■ EXERCISE BRIEF
The required output is every entry, printed exactly as written.

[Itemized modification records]
%%

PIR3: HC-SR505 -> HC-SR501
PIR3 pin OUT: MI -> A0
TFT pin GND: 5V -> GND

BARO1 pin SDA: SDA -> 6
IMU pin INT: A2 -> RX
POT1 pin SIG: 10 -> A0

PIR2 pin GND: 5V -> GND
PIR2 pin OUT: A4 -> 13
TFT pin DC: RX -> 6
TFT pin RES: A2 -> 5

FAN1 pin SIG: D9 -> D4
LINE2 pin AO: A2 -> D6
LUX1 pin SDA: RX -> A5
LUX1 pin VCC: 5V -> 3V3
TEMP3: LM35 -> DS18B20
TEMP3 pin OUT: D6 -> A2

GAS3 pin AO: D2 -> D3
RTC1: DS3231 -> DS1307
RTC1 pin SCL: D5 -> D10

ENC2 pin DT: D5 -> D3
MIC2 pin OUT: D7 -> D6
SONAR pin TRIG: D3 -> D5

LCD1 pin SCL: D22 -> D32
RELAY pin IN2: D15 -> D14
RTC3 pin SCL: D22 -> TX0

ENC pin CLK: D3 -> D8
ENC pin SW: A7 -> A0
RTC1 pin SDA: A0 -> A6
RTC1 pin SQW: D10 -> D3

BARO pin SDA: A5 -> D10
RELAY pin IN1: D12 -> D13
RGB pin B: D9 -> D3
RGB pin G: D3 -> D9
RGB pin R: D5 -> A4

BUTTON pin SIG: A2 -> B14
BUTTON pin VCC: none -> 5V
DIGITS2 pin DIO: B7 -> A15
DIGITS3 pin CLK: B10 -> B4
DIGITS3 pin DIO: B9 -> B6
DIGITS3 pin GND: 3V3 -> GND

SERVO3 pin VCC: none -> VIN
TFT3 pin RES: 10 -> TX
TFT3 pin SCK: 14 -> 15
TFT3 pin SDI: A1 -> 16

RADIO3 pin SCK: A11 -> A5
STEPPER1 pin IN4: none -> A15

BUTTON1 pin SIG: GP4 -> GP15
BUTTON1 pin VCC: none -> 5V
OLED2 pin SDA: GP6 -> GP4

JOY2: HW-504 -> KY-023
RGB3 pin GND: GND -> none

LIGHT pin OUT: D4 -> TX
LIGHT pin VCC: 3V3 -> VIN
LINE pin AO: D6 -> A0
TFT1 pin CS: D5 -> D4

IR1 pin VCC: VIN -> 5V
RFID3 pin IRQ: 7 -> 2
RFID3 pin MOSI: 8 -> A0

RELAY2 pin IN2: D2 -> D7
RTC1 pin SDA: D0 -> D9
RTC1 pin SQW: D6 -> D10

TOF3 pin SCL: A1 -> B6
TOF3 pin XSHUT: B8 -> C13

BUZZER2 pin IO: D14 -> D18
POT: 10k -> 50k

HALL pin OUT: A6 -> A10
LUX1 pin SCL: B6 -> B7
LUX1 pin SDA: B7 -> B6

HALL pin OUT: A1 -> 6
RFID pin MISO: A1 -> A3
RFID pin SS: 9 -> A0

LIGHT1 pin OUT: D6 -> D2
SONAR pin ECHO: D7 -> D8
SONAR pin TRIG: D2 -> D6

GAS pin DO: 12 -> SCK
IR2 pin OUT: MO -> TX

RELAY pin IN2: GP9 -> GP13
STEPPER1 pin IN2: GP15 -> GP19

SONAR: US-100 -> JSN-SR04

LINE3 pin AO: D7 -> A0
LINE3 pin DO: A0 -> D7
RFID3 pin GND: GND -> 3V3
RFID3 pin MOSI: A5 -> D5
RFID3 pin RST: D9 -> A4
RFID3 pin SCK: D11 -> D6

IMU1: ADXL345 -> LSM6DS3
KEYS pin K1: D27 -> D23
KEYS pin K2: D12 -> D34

%%

■ OUTPUT FOR THIS TASK
PIR3: HC-SR505 -> HC-SR501
PIR3 pin OUT: MI -> A0
TFT pin GND: 5V -> GND

BARO1 pin SDA: SDA -> 6
IMU pin INT: A2 -> RX
POT1 pin SIG: 10 -> A0

PIR2 pin GND: 5V -> GND
PIR2 pin OUT: A4 -> 13
TFT pin DC: RX -> 6
TFT pin RES: A2 -> 5

FAN1 pin SIG: D9 -> D4
LINE2 pin AO: A2 -> D6
LUX1 pin SDA: RX -> A5
LUX1 pin VCC: 5V -> 3V3
TEMP3: LM35 -> DS18B20
TEMP3 pin OUT: D6 -> A2

GAS3 pin AO: D2 -> D3
RTC1: DS3231 -> DS1307
RTC1 pin SCL: D5 -> D10

ENC2 pin DT: D5 -> D3
MIC2 pin OUT: D7 -> D6
SONAR pin TRIG: D3 -> D5

LCD1 pin SCL: D22 -> D32
RELAY pin IN2: D15 -> D14
RTC3 pin SCL: D22 -> TX0

ENC pin CLK: D3 -> D8
ENC pin SW: A7 -> A0
RTC1 pin SDA: A0 -> A6
RTC1 pin SQW: D10 -> D3

BARO pin SDA: A5 -> D10
RELAY pin IN1: D12 -> D13
RGB pin B: D9 -> D3
RGB pin G: D3 -> D9
RGB pin R: D5 -> A4

BUTTON pin SIG: A2 -> B14
BUTTON pin VCC: none -> 5V
DIGITS2 pin DIO: B7 -> A15
DIGITS3 pin CLK: B10 -> B4
DIGITS3 pin DIO: B9 -> B6
DIGITS3 pin GND: 3V3 -> GND

SERVO3 pin VCC: none -> VIN
TFT3 pin RES: 10 -> TX
TFT3 pin SCK: 14 -> 15
TFT3 pin SDI: A1 -> 16

RADIO3 pin SCK: A11 -> A5
STEPPER1 pin IN4: none -> A15

BUTTON1 pin SIG: GP4 -> GP15
BUTTON1 pin VCC: none -> 5V
OLED2 pin SDA: GP6 -> GP4

JOY2: HW-504 -> KY-023
RGB3 pin GND: GND -> none

LIGHT pin OUT: D4 -> TX
LIGHT pin VCC: 3V3 -> VIN
LINE pin AO: D6 -> A0
TFT1 pin CS: D5 -> D4

IR1 pin VCC: VIN -> 5V
RFID3 pin IRQ: 7 -> 2
RFID3 pin MOSI: 8 -> A0

RELAY2 pin IN2: D2 -> D7
RTC1 pin SDA: D0 -> D9
RTC1 pin SQW: D6 -> D10

TOF3 pin SCL: A1 -> B6
TOF3 pin XSHUT: B8 -> C13

BUZZER2 pin IO: D14 -> D18
POT: 10k -> 50k

HALL pin OUT: A6 -> A10
LUX1 pin SCL: B6 -> B7
LUX1 pin SDA: B7 -> B6

HALL pin OUT: A1 -> 6
RFID pin MISO: A1 -> A3
RFID pin SS: 9 -> A0

LIGHT1 pin OUT: D6 -> D2
SONAR pin ECHO: D7 -> D8
SONAR pin TRIG: D2 -> D6

GAS pin DO: 12 -> SCK
IR2 pin OUT: MO -> TX

RELAY pin IN2: GP9 -> GP13
STEPPER1 pin IN2: GP15 -> GP19

SONAR: US-100 -> JSN-SR04

LINE3 pin AO: D7 -> A0
LINE3 pin DO: A0 -> D7
RFID3 pin GND: GND -> 3V3
RFID3 pin MOSI: A5 -> D5
RFID3 pin RST: D9 -> A4
RFID3 pin SCK: D11 -> D6

IMU1: ADXL345 -> LSM6DS3
KEYS pin K1: D27 -> D23
KEYS pin K2: D12 -> D34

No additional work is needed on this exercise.